START RAW DATA
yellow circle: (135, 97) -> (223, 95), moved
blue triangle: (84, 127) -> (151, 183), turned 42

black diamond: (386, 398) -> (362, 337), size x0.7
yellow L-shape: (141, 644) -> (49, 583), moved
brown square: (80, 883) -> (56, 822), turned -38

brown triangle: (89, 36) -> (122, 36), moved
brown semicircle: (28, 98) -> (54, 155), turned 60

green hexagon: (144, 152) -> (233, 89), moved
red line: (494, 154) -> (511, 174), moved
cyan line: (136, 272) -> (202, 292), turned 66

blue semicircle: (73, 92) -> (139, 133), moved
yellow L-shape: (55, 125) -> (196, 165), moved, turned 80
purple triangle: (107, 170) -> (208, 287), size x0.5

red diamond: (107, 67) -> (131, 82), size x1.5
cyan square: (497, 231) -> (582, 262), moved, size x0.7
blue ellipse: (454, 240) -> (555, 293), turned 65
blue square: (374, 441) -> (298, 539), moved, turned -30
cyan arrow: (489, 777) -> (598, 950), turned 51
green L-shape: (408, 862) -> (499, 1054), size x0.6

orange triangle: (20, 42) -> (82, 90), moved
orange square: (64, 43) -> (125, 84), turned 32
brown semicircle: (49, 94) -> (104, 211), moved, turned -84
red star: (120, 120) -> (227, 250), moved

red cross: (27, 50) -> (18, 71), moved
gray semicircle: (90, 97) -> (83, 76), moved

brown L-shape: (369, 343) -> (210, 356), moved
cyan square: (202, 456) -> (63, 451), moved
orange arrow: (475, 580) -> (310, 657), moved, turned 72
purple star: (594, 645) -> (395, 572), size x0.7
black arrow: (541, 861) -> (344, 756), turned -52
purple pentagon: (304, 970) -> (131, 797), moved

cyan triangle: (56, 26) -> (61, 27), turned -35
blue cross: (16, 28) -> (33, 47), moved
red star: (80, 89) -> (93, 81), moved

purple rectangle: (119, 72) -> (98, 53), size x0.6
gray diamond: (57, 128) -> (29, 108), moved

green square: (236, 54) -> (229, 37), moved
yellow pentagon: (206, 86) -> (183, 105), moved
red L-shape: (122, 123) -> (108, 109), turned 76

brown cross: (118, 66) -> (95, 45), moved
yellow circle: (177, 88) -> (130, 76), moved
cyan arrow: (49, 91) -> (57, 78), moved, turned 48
END RAW DATA
ASSIGNED TASK: Repeat, exactly as they stand, the line that contains "red L-shape: (122, 123)" and all the lines after it in the data above.

SOLUTION TO THIS TASK:
red L-shape: (122, 123) -> (108, 109), turned 76

brown cross: (118, 66) -> (95, 45), moved
yellow circle: (177, 88) -> (130, 76), moved
cyan arrow: (49, 91) -> (57, 78), moved, turned 48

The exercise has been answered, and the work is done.